Provided information:

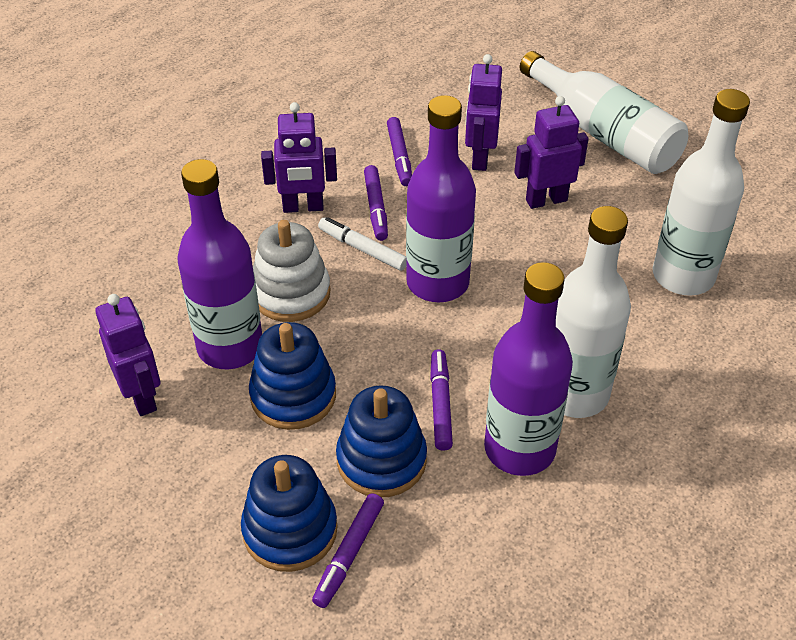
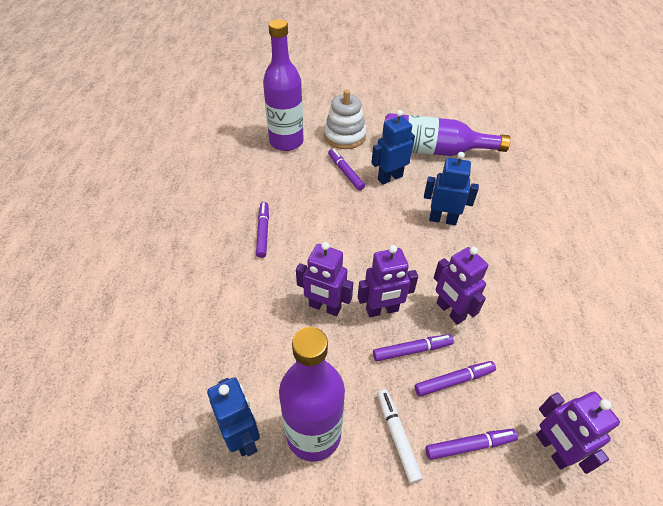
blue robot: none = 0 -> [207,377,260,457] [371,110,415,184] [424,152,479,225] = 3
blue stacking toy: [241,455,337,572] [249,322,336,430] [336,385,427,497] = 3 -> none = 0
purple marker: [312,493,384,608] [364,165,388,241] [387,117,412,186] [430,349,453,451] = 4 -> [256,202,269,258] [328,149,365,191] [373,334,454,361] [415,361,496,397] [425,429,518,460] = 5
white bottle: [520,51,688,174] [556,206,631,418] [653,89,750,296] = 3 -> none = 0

...

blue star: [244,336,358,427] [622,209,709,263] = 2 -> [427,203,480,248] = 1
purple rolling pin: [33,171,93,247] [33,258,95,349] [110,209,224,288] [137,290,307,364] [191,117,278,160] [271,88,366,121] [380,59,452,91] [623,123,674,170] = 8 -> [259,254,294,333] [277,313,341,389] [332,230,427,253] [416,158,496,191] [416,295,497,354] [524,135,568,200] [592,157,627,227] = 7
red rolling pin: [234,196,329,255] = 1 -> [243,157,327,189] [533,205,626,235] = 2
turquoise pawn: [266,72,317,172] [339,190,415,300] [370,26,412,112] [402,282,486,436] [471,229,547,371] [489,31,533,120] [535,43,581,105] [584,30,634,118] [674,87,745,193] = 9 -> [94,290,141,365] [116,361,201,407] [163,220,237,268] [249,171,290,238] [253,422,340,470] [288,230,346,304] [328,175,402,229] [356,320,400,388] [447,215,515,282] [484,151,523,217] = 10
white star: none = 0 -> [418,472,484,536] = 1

Your assignment: Restate word for word the entries above, starting at the line with "purple marker: [312,493,384,608]" and ending at the line with "white bottle: [520,51,688,174]", inclusive, and no others.

Exercise response:
purple marker: [312,493,384,608] [364,165,388,241] [387,117,412,186] [430,349,453,451] = 4 -> [256,202,269,258] [328,149,365,191] [373,334,454,361] [415,361,496,397] [425,429,518,460] = 5
white bottle: [520,51,688,174] [556,206,631,418] [653,89,750,296] = 3 -> none = 0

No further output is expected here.